→ Problem details
Could you output the lines below exactly as they appear, leaving out any pictures?

** Start of Provided material **

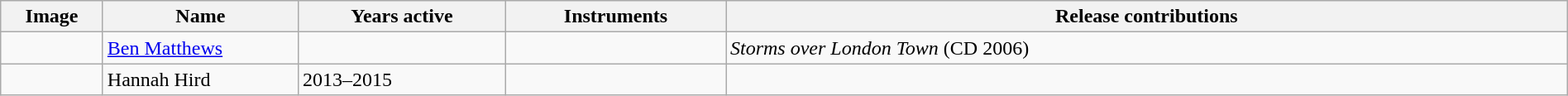
Years active [402, 17]
Hannah Hird [200, 79]
Ben Matthews [200, 48]
2013–2015 [402, 79]
Name [200, 17]
Release contributions [1147, 17]
Storms over London Town (CD 2006) [1147, 48]
Image [52, 17]
Instruments [615, 17]
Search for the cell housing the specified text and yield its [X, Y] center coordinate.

** End of Provided material **

→ Response below
Years active [402, 17]
Hannah Hird [200, 79]
Ben Matthews [200, 48]
2013–2015 [402, 79]
Name [200, 17]
Release contributions [1147, 17]
Storms over London Town (CD 2006) [1147, 48]
Image [52, 17]
Instruments [615, 17]
Search for the cell housing the specified text and yield its [X, Y] center coordinate.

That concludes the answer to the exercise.